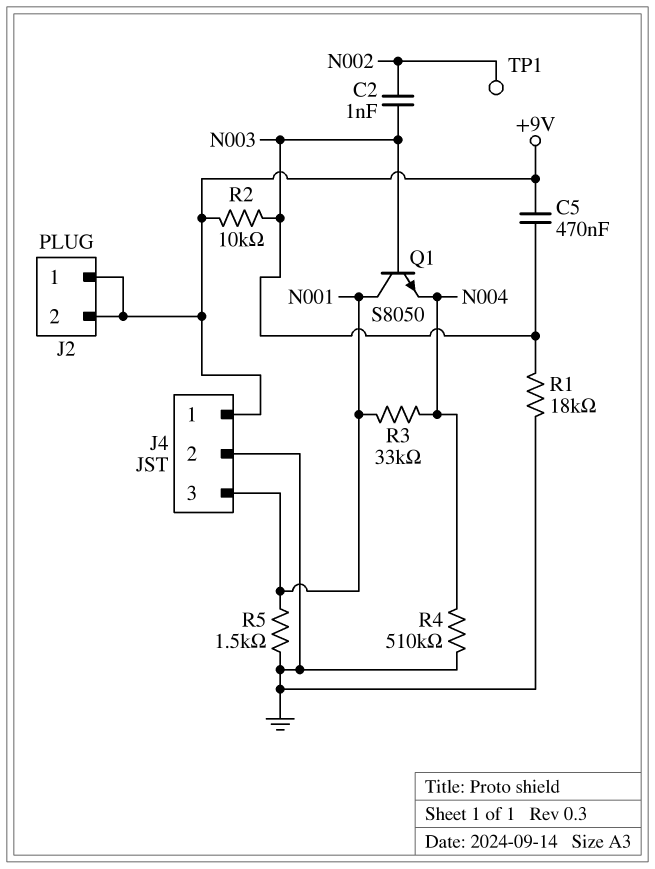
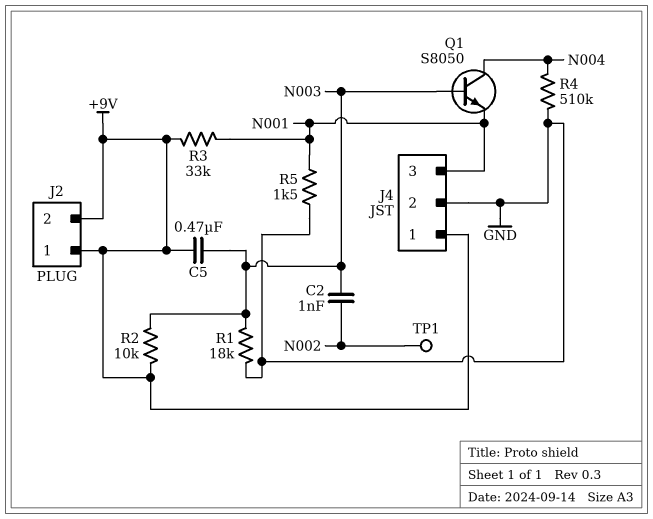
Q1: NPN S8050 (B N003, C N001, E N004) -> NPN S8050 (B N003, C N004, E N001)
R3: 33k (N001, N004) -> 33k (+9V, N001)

━━━━━━━━━━

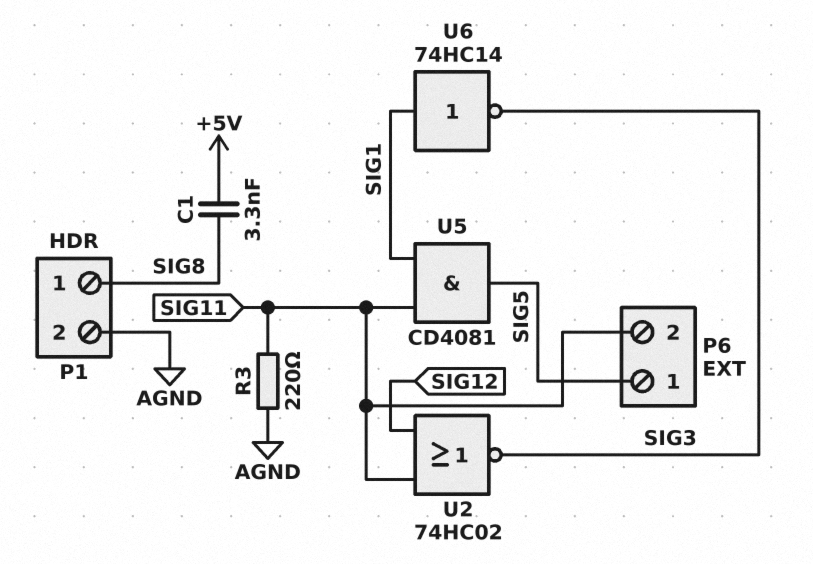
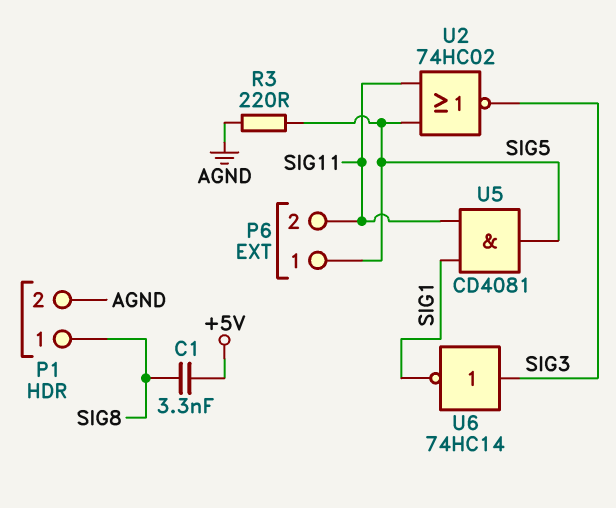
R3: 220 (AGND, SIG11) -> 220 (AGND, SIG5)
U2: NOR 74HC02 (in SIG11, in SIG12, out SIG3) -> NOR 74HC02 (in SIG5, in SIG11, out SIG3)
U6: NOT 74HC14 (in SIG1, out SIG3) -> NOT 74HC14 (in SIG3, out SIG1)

━━━━━━━━━━

▸ **The task**
Copy only this part of the entries above: the line with "Q1: NPN S8050", the line with "R3: 33k (N001, N004) -> 33k (+9V, N001)", and the lines between, all exactly as written.

▸ **Task answer**
Q1: NPN S8050 (B N003, C N001, E N004) -> NPN S8050 (B N003, C N004, E N001)
R3: 33k (N001, N004) -> 33k (+9V, N001)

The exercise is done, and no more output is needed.